» **WHAT YOU SHOULD DO**: Only one span of the listing below should come back. It runs from the line with "U2 pin in-: VEE -> VX2" through the line with "C102: 1000uF (GND, N_15)", and each of its lines must be reproduced exactly.

——

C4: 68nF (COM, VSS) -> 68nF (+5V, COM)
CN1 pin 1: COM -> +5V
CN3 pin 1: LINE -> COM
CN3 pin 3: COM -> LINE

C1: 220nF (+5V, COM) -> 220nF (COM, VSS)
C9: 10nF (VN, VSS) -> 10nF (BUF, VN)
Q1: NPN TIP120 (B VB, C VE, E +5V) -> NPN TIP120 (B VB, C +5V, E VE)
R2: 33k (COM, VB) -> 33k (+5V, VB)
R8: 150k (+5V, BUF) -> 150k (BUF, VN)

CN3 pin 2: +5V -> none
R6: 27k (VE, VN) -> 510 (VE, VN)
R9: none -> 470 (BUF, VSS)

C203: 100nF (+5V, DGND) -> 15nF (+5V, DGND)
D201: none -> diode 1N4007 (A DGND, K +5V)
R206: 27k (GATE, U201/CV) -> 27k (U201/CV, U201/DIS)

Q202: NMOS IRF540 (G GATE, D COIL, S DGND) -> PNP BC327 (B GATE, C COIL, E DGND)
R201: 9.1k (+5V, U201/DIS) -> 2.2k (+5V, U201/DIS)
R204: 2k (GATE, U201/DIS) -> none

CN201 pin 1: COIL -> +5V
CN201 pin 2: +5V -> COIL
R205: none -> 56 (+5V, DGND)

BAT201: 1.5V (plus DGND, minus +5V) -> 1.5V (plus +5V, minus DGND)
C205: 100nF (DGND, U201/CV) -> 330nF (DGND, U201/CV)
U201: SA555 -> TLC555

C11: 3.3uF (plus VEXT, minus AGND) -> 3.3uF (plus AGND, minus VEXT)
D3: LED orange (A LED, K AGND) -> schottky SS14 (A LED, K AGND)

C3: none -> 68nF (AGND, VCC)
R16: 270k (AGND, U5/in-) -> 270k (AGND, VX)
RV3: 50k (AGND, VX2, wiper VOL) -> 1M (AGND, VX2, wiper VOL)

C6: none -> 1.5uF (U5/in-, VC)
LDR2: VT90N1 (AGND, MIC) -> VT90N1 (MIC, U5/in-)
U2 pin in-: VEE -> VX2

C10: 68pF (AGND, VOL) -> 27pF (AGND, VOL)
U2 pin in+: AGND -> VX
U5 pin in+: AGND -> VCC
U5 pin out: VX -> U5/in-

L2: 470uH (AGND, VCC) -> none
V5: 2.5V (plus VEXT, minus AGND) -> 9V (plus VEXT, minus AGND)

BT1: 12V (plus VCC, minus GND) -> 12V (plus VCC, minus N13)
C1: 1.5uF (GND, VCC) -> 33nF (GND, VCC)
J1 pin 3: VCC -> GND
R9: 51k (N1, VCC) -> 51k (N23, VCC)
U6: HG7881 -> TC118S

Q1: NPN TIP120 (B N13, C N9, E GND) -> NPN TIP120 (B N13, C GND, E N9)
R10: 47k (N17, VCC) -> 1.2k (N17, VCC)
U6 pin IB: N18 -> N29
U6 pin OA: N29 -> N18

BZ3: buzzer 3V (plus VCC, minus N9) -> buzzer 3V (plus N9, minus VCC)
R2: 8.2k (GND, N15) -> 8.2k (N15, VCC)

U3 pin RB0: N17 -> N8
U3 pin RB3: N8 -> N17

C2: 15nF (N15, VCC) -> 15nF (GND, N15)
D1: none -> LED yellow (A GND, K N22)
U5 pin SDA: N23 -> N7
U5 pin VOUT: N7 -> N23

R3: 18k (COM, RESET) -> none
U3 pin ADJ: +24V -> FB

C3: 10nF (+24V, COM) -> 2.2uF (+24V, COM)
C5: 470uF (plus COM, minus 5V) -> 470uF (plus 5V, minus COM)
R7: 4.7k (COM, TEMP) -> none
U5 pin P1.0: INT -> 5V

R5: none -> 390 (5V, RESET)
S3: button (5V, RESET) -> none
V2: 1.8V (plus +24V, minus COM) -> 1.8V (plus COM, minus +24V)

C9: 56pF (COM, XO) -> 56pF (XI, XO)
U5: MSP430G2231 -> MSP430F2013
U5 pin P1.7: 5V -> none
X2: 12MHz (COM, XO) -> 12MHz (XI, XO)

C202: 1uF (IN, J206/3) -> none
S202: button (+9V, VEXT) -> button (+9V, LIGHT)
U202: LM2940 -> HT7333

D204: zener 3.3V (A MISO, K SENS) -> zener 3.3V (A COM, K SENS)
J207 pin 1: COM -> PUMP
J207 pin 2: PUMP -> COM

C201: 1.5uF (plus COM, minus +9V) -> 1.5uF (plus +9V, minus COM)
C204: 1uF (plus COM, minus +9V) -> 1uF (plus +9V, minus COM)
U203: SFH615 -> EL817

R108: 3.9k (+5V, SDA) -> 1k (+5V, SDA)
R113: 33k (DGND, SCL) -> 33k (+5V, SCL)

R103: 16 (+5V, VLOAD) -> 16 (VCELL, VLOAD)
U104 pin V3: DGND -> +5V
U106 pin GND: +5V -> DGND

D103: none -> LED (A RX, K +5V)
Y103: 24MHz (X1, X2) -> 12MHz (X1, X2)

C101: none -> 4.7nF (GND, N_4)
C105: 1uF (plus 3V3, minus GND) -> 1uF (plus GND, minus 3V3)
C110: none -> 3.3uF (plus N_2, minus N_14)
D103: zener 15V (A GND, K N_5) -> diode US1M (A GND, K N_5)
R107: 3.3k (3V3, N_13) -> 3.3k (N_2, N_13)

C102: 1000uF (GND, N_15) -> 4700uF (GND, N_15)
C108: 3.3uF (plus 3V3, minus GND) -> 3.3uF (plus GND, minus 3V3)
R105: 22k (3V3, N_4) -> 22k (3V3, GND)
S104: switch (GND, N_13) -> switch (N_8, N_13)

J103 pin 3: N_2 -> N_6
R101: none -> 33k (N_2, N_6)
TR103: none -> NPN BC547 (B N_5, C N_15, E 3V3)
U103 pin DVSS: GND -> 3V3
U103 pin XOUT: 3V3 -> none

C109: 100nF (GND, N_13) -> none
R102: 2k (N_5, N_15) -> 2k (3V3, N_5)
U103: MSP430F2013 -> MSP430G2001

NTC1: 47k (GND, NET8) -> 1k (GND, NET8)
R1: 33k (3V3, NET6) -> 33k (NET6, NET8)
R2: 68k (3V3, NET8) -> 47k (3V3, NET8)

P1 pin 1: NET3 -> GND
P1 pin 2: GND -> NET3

——

» **RESULT**:
U2 pin in-: VEE -> VX2

C10: 68pF (AGND, VOL) -> 27pF (AGND, VOL)
U2 pin in+: AGND -> VX
U5 pin in+: AGND -> VCC
U5 pin out: VX -> U5/in-

L2: 470uH (AGND, VCC) -> none
V5: 2.5V (plus VEXT, minus AGND) -> 9V (plus VEXT, minus AGND)

BT1: 12V (plus VCC, minus GND) -> 12V (plus VCC, minus N13)
C1: 1.5uF (GND, VCC) -> 33nF (GND, VCC)
J1 pin 3: VCC -> GND
R9: 51k (N1, VCC) -> 51k (N23, VCC)
U6: HG7881 -> TC118S

Q1: NPN TIP120 (B N13, C N9, E GND) -> NPN TIP120 (B N13, C GND, E N9)
R10: 47k (N17, VCC) -> 1.2k (N17, VCC)
U6 pin IB: N18 -> N29
U6 pin OA: N29 -> N18

BZ3: buzzer 3V (plus VCC, minus N9) -> buzzer 3V (plus N9, minus VCC)
R2: 8.2k (GND, N15) -> 8.2k (N15, VCC)

U3 pin RB0: N17 -> N8
U3 pin RB3: N8 -> N17

C2: 15nF (N15, VCC) -> 15nF (GND, N15)
D1: none -> LED yellow (A GND, K N22)
U5 pin SDA: N23 -> N7
U5 pin VOUT: N7 -> N23

R3: 18k (COM, RESET) -> none
U3 pin ADJ: +24V -> FB

C3: 10nF (+24V, COM) -> 2.2uF (+24V, COM)
C5: 470uF (plus COM, minus 5V) -> 470uF (plus 5V, minus COM)
R7: 4.7k (COM, TEMP) -> none
U5 pin P1.0: INT -> 5V

R5: none -> 390 (5V, RESET)
S3: button (5V, RESET) -> none
V2: 1.8V (plus +24V, minus COM) -> 1.8V (plus COM, minus +24V)

C9: 56pF (COM, XO) -> 56pF (XI, XO)
U5: MSP430G2231 -> MSP430F2013
U5 pin P1.7: 5V -> none
X2: 12MHz (COM, XO) -> 12MHz (XI, XO)

C202: 1uF (IN, J206/3) -> none
S202: button (+9V, VEXT) -> button (+9V, LIGHT)
U202: LM2940 -> HT7333

D204: zener 3.3V (A MISO, K SENS) -> zener 3.3V (A COM, K SENS)
J207 pin 1: COM -> PUMP
J207 pin 2: PUMP -> COM

C201: 1.5uF (plus COM, minus +9V) -> 1.5uF (plus +9V, minus COM)
C204: 1uF (plus COM, minus +9V) -> 1uF (plus +9V, minus COM)
U203: SFH615 -> EL817

R108: 3.9k (+5V, SDA) -> 1k (+5V, SDA)
R113: 33k (DGND, SCL) -> 33k (+5V, SCL)

R103: 16 (+5V, VLOAD) -> 16 (VCELL, VLOAD)
U104 pin V3: DGND -> +5V
U106 pin GND: +5V -> DGND

D103: none -> LED (A RX, K +5V)
Y103: 24MHz (X1, X2) -> 12MHz (X1, X2)

C101: none -> 4.7nF (GND, N_4)
C105: 1uF (plus 3V3, minus GND) -> 1uF (plus GND, minus 3V3)
C110: none -> 3.3uF (plus N_2, minus N_14)
D103: zener 15V (A GND, K N_5) -> diode US1M (A GND, K N_5)
R107: 3.3k (3V3, N_13) -> 3.3k (N_2, N_13)

C102: 1000uF (GND, N_15) -> 4700uF (GND, N_15)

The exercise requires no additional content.